What the task asks:
Write the listing below out again word for word, without a single picture.

Available records:
****************************************
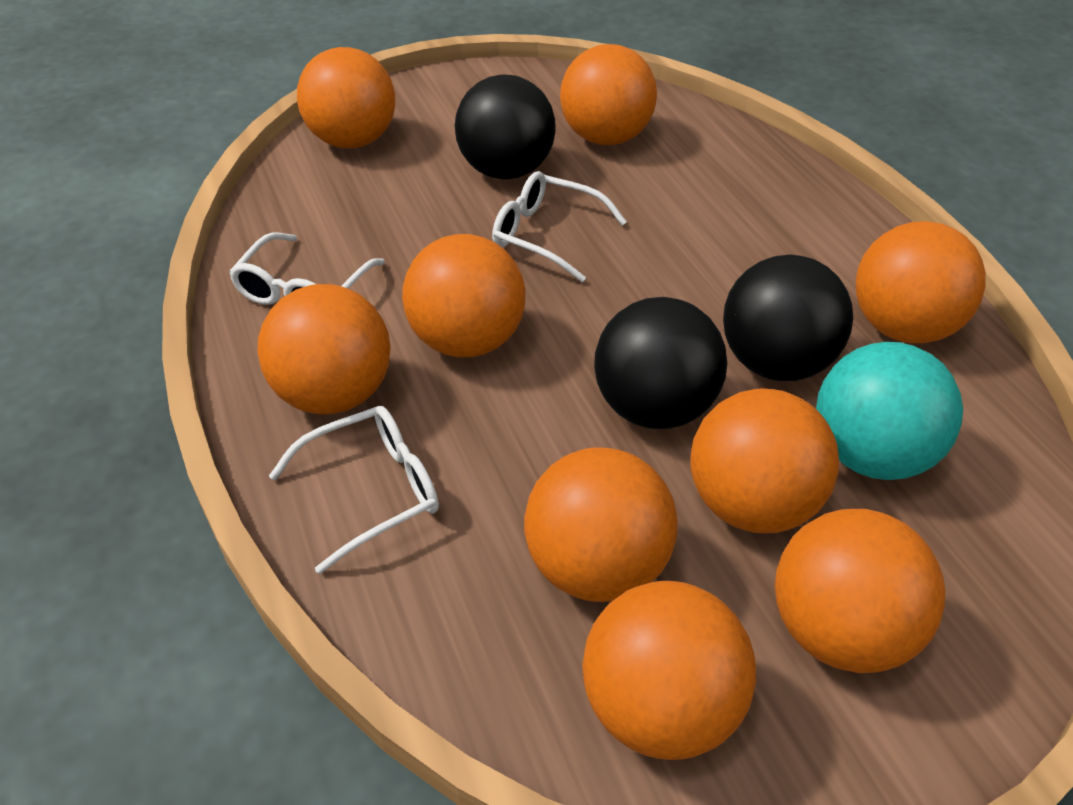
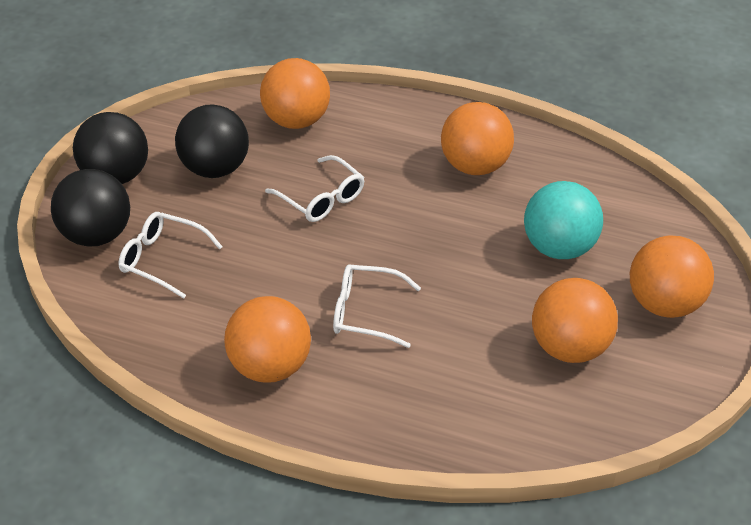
orange ball: 9 -> 5

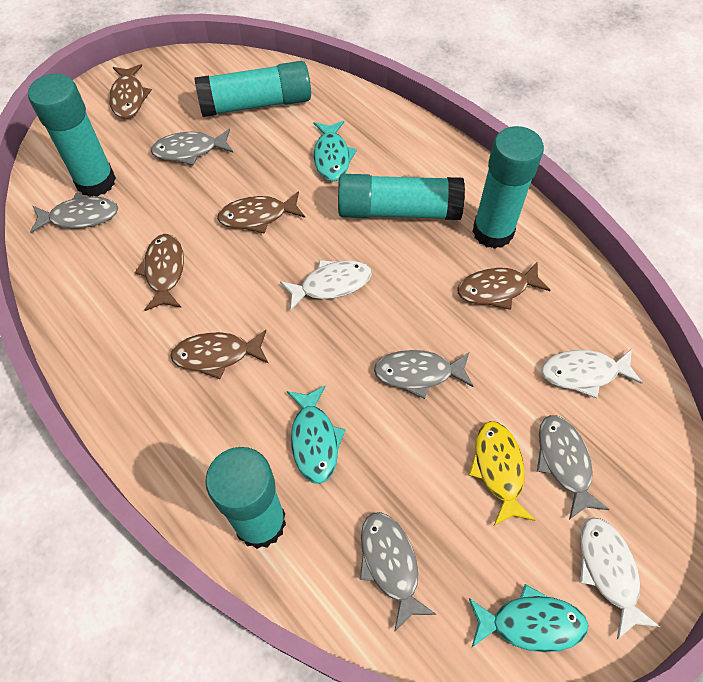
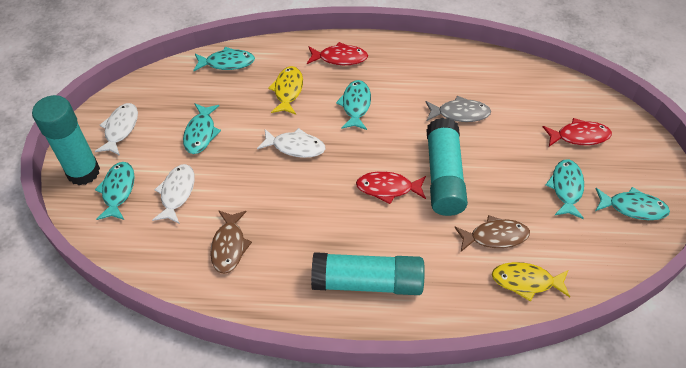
brown fish: 5 -> 2
grey fish: 5 -> 1
red fish: 0 -> 3
turquoise fish: 3 -> 6
turquoise glue stick: 5 -> 3
yellow fish: 1 -> 2

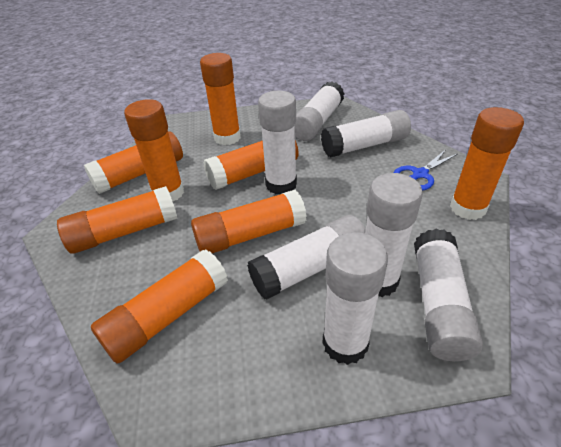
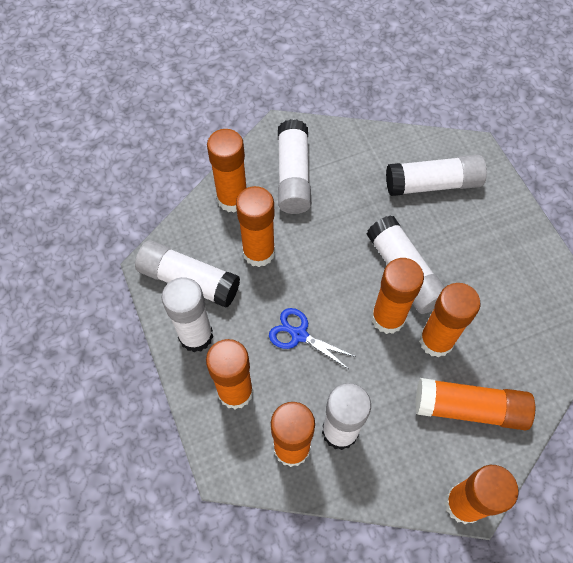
white glue stick: 7 -> 6

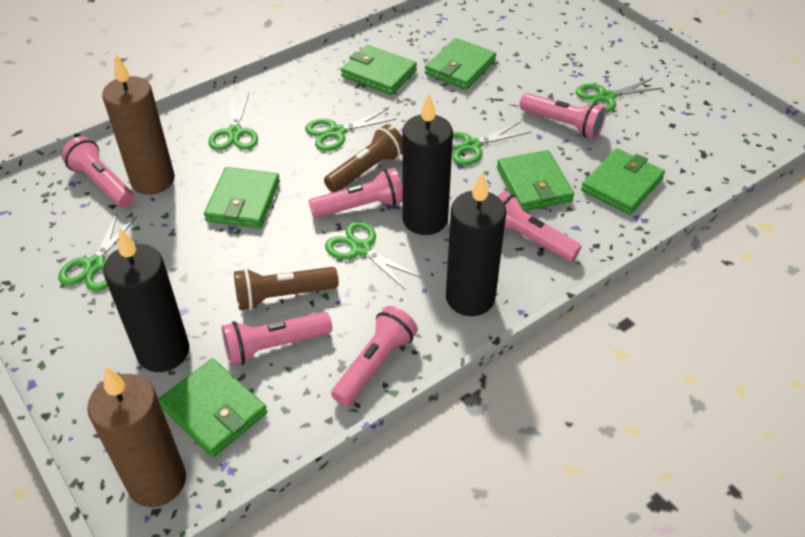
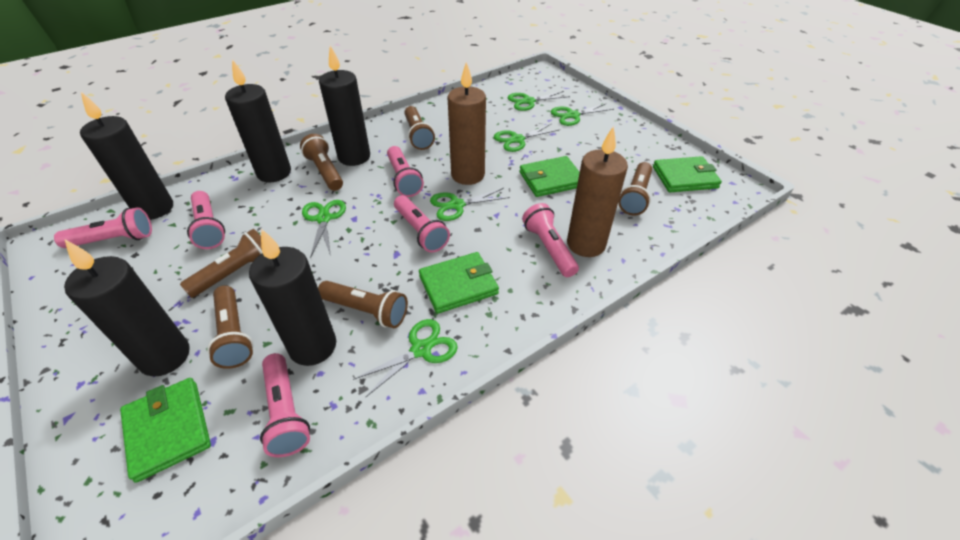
black candle: 3 -> 5
brown flashlight: 2 -> 6
green wallet: 6 -> 4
****************************************
Problem solution:
orange ball: 9 -> 5

brown fish: 5 -> 2
grey fish: 5 -> 1
red fish: 0 -> 3
turquoise fish: 3 -> 6
turquoise glue stick: 5 -> 3
yellow fish: 1 -> 2

white glue stick: 7 -> 6

black candle: 3 -> 5
brown flashlight: 2 -> 6
green wallet: 6 -> 4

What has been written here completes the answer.